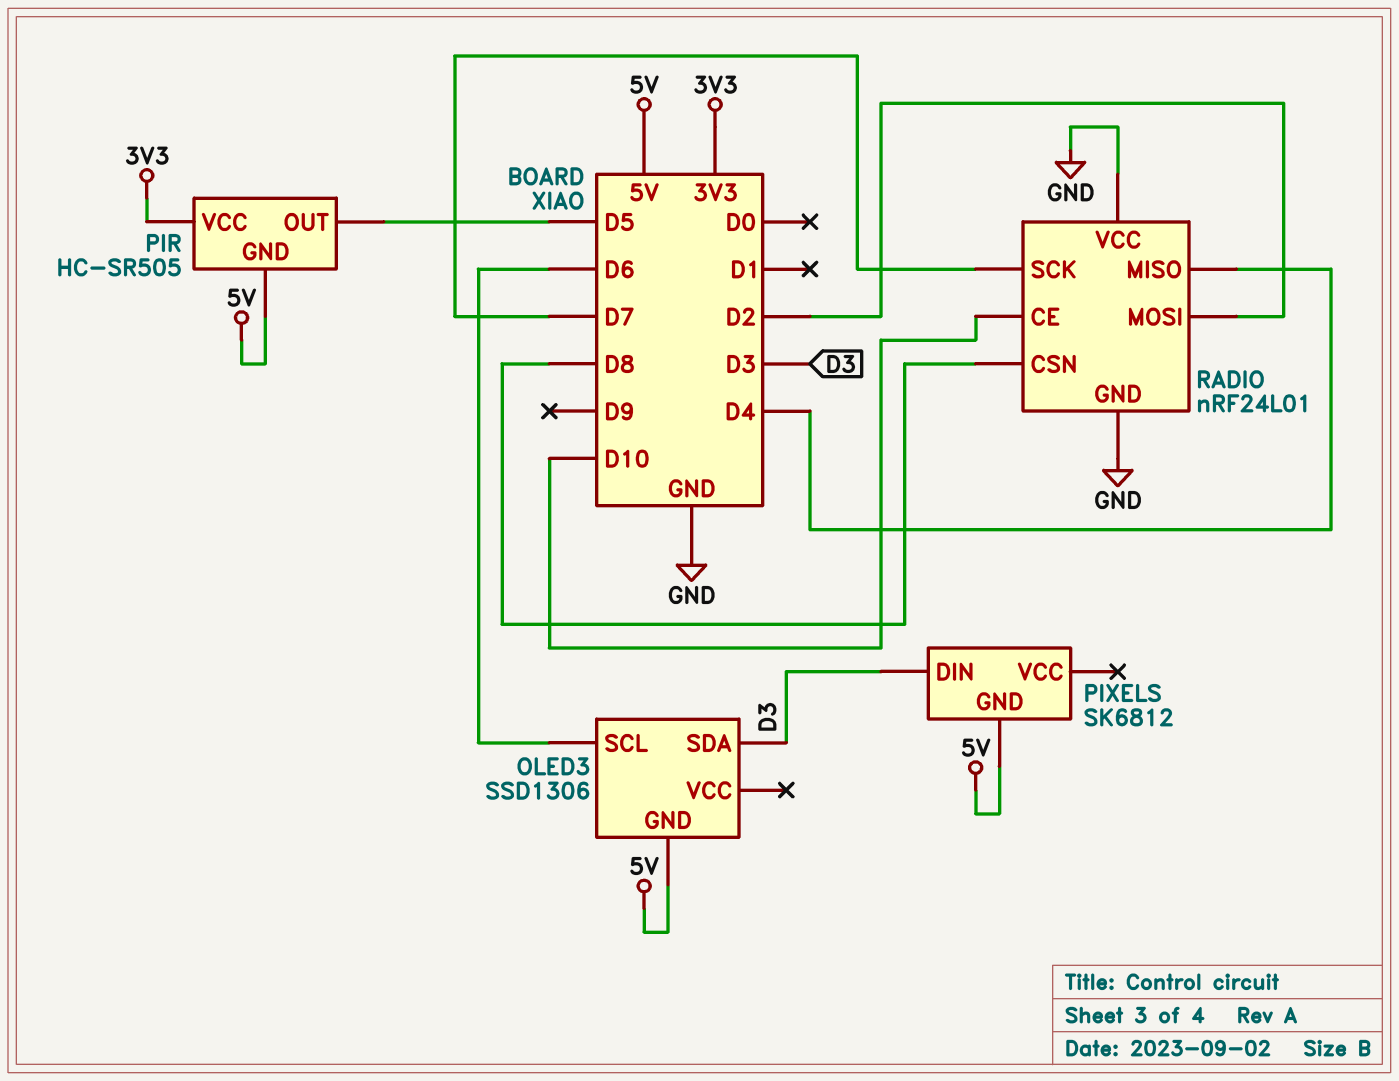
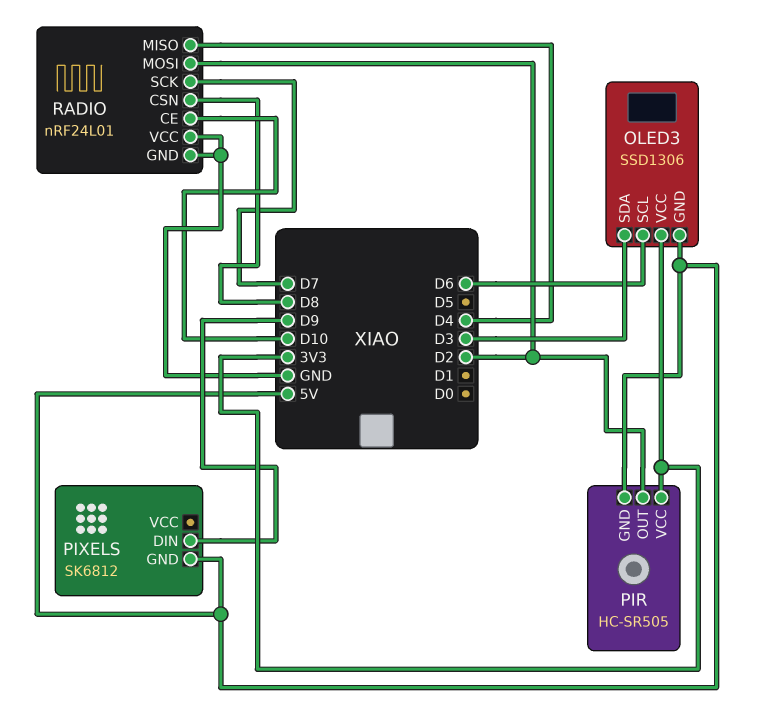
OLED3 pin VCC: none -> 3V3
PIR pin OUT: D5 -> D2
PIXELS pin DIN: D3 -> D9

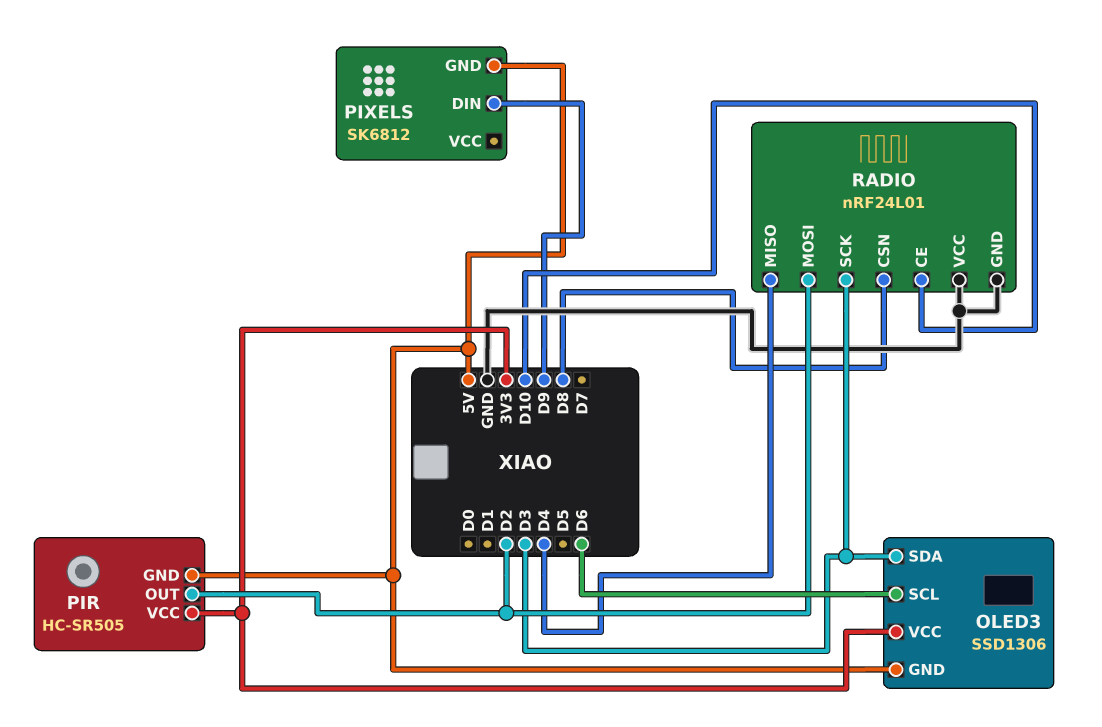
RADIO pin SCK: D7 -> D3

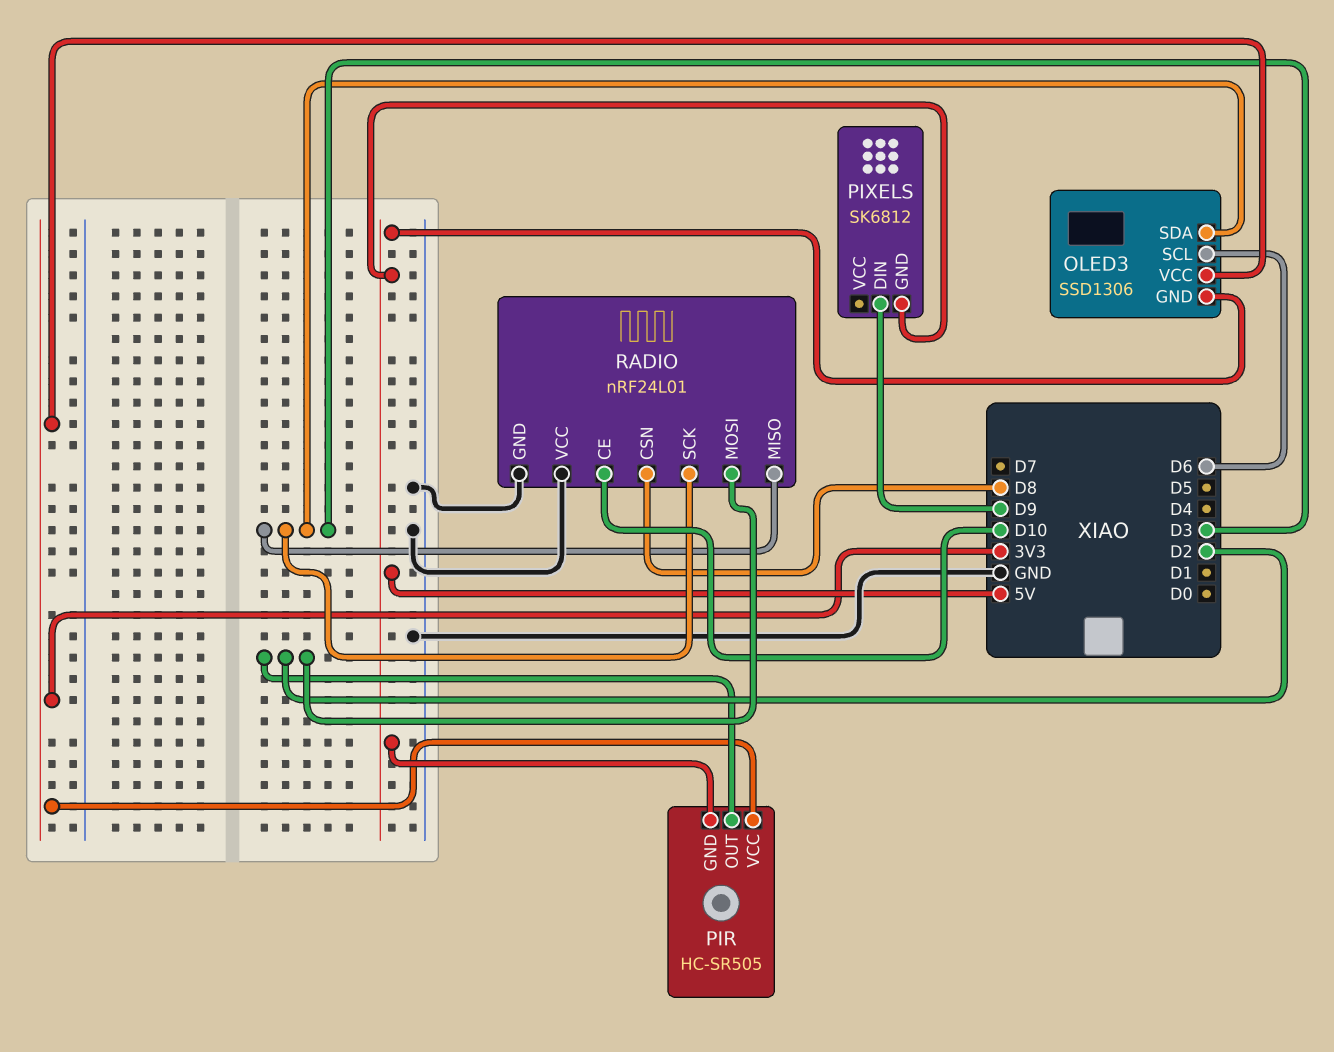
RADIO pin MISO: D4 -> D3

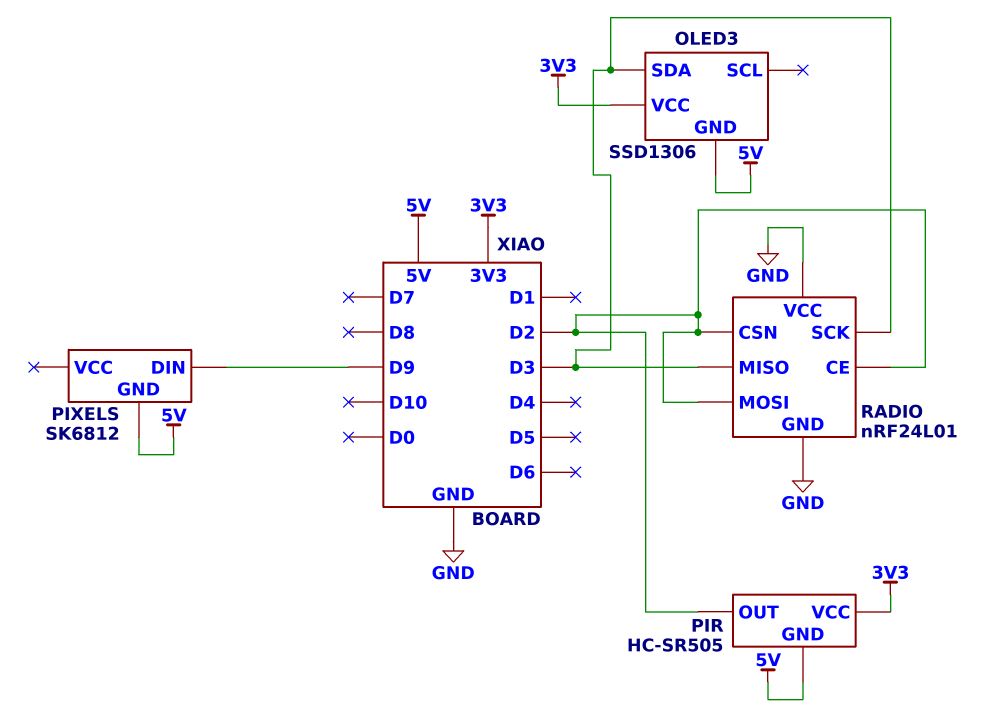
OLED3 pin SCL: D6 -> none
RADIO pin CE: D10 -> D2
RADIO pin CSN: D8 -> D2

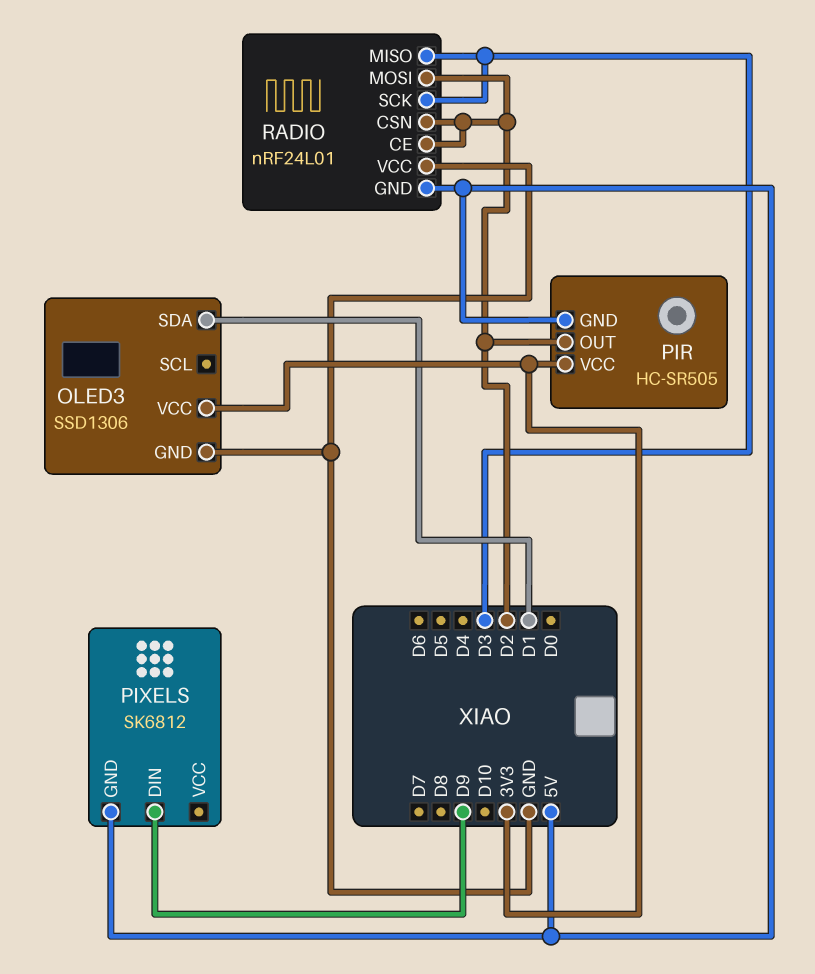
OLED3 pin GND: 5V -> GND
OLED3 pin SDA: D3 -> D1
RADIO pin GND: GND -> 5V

————————

### DIRECTIONS FOR THIS TASK
Leave nothing out but the pictures when transcribing the records.

### RESPONSE BOX
OLED3 pin VCC: none -> 3V3
PIR pin OUT: D5 -> D2
PIXELS pin DIN: D3 -> D9

RADIO pin SCK: D7 -> D3

RADIO pin MISO: D4 -> D3

OLED3 pin SCL: D6 -> none
RADIO pin CE: D10 -> D2
RADIO pin CSN: D8 -> D2

OLED3 pin GND: 5V -> GND
OLED3 pin SDA: D3 -> D1
RADIO pin GND: GND -> 5V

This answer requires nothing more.